Only one span of the listing below should come back. It runs from the line with "(447, 288) = (233, 474): turquoise" through the line with "(601, 233) = (334, 671): black", and each of its lines must be reproduced exactly.

-------- Supplied information

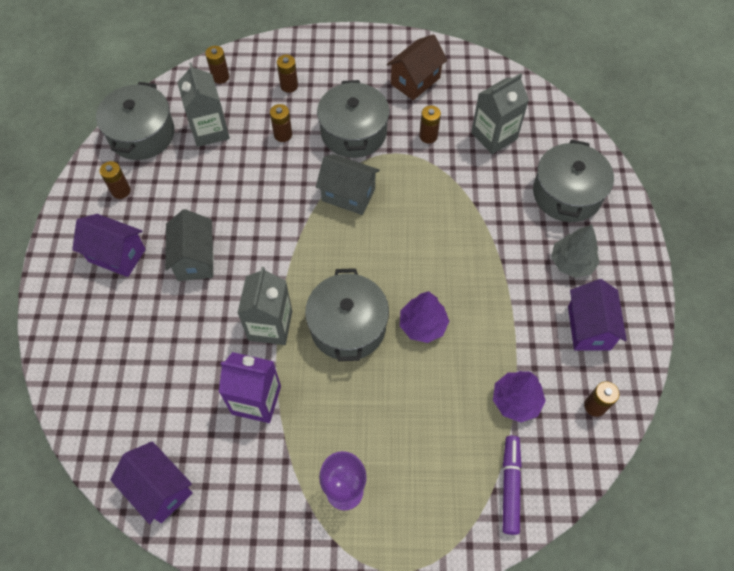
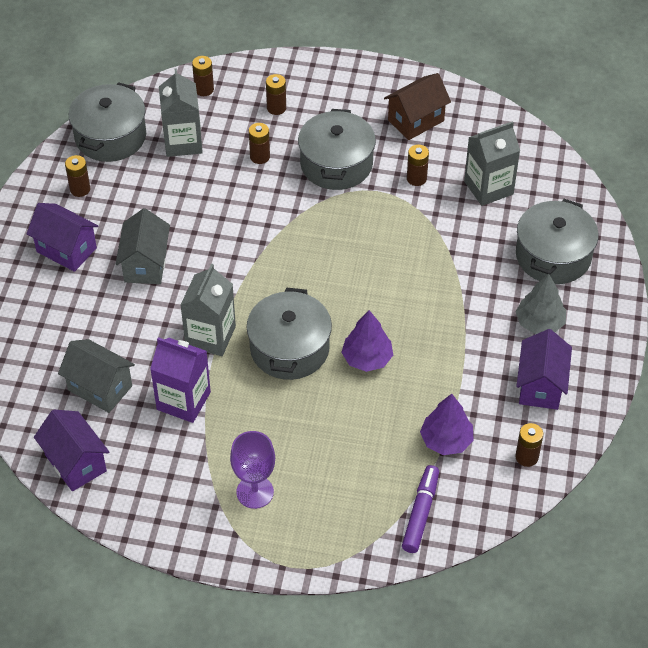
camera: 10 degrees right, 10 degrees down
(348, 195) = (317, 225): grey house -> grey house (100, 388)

----------------
-------- Supplied information

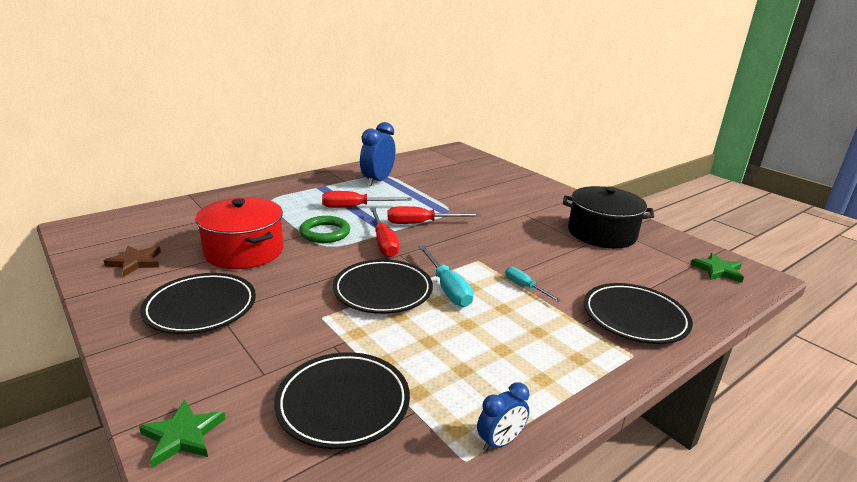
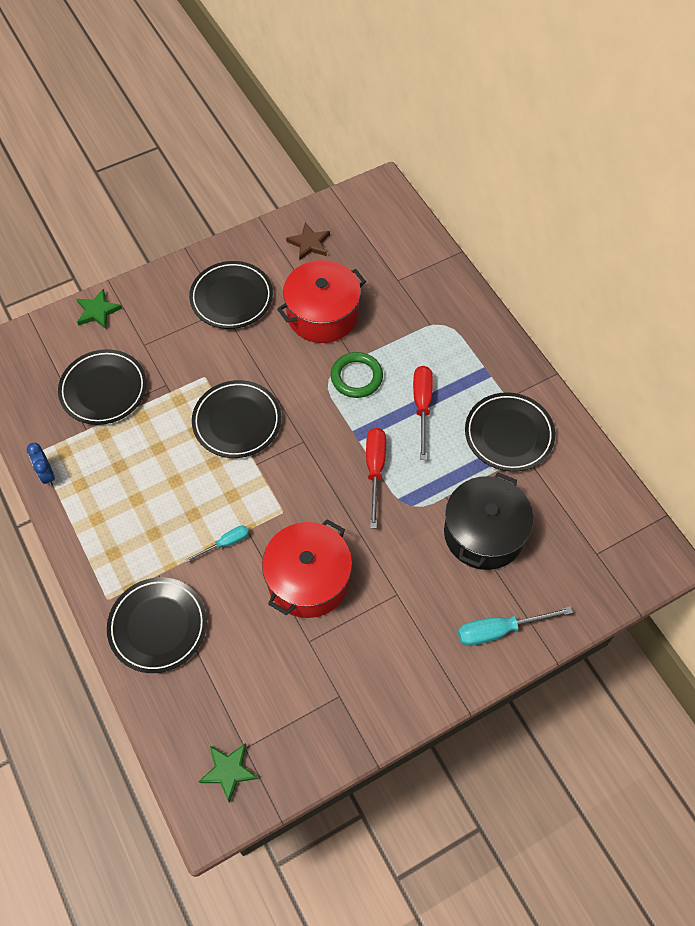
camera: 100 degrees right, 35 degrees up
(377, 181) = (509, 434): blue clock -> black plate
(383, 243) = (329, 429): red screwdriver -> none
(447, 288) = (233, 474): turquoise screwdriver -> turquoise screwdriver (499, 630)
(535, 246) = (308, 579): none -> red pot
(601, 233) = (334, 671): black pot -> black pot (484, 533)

----------------

** Result of this task **
(447, 288) = (233, 474): turquoise screwdriver -> turquoise screwdriver (499, 630)
(535, 246) = (308, 579): none -> red pot
(601, 233) = (334, 671): black pot -> black pot (484, 533)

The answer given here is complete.